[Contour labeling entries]
........

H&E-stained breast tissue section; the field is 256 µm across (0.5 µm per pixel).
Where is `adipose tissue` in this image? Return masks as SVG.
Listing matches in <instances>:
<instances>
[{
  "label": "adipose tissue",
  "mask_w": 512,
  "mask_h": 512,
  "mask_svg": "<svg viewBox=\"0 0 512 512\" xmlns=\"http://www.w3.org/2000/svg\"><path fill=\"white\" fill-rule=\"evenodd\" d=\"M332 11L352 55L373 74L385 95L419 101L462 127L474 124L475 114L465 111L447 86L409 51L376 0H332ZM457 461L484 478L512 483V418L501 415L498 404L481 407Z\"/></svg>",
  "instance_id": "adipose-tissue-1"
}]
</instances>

........

**Instructions for the task:**
All of the material must be reproduced exactly.

**Task result:**
H&E-stained breast tissue section; the field is 256 µm across (0.5 µm per pixel).
Where is `adipose tissue` in this image? Return masks as SVG.
Listing matches in <instances>:
<instances>
[{
  "label": "adipose tissue",
  "mask_w": 512,
  "mask_h": 512,
  "mask_svg": "<svg viewBox=\"0 0 512 512\" xmlns=\"http://www.w3.org/2000/svg\"><path fill=\"white\" fill-rule=\"evenodd\" d=\"M332 11L352 55L373 74L385 95L419 101L462 127L474 124L475 114L465 111L447 86L409 51L376 0H332ZM457 461L484 478L512 483V418L501 415L498 404L481 407Z\"/></svg>",
  "instance_id": "adipose-tissue-1"
}]
</instances>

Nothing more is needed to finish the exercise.